Detected change data:

------------

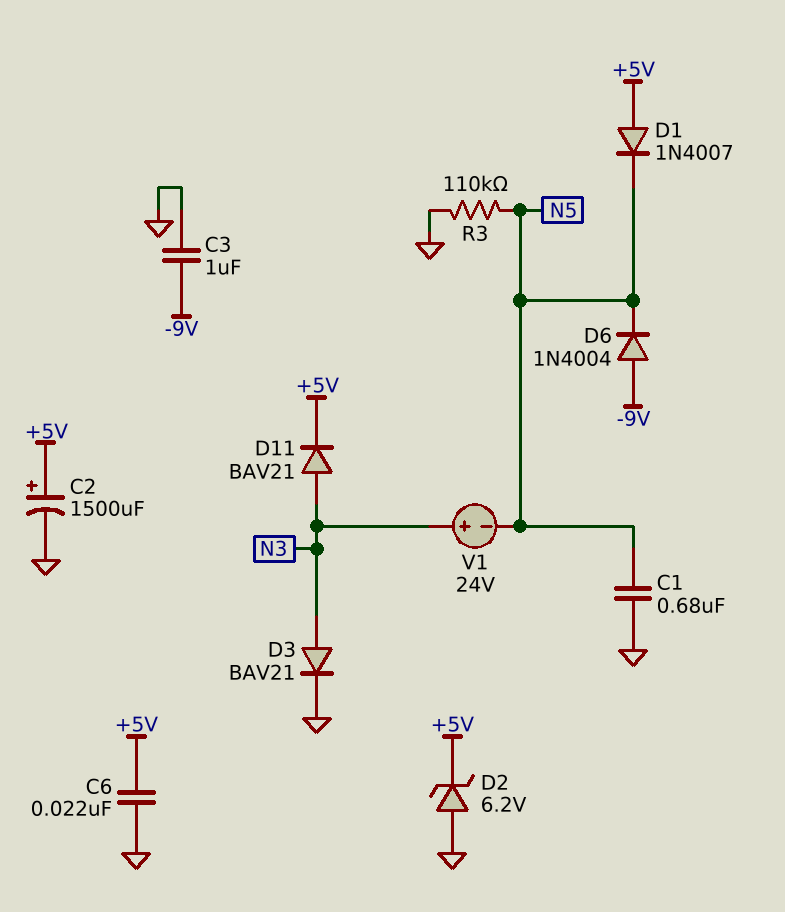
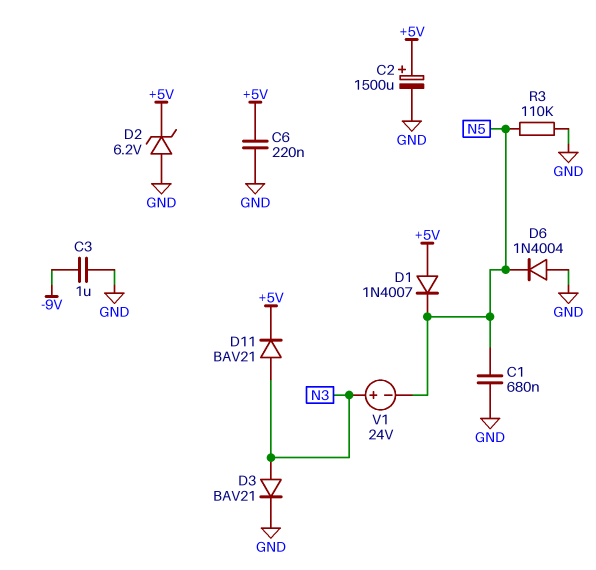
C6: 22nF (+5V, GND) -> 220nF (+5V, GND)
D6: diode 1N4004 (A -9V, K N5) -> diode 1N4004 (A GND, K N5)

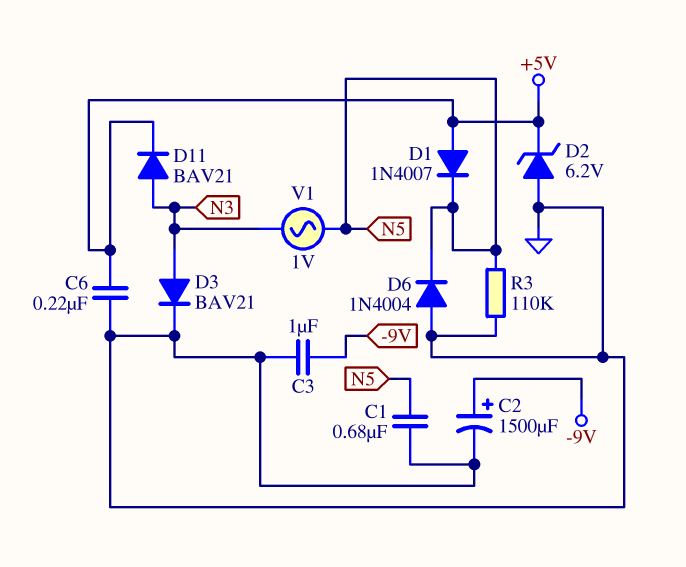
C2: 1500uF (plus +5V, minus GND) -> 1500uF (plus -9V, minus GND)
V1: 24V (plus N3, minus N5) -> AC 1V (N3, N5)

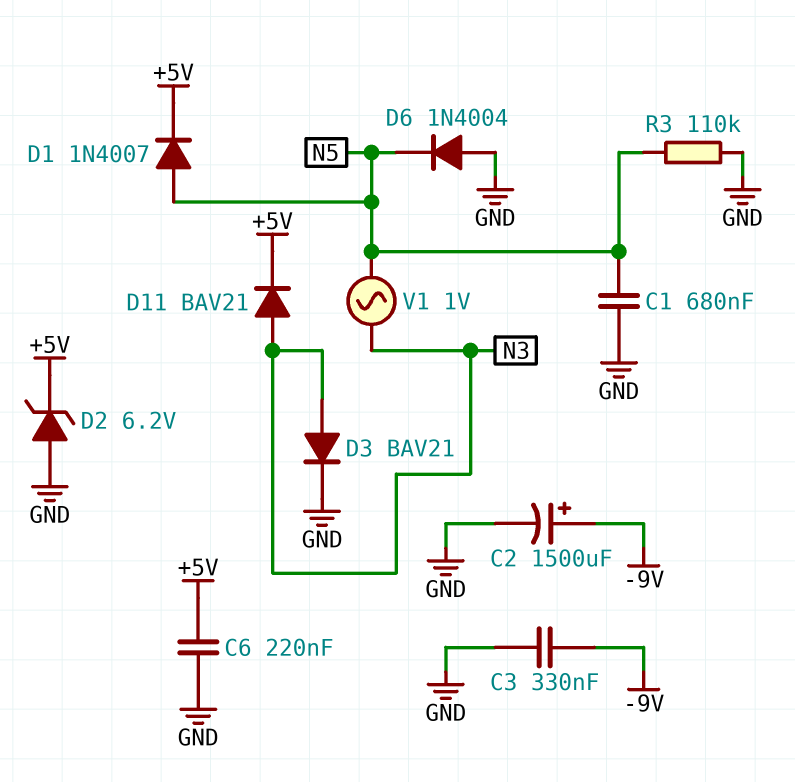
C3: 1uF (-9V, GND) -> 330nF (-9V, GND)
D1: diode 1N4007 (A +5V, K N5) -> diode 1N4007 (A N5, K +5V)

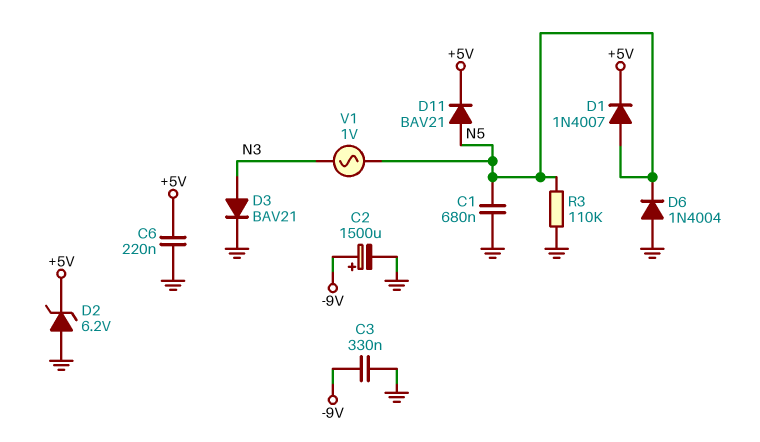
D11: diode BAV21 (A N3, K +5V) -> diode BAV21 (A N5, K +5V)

------------

▶ [ABOUT THIS EXERCISE] Copy out all the lines of the records that include "minus".

▶ [ANSWER SECTION]
C2: 1500uF (plus +5V, minus GND) -> 1500uF (plus -9V, minus GND)
V1: 24V (plus N3, minus N5) -> AC 1V (N3, N5)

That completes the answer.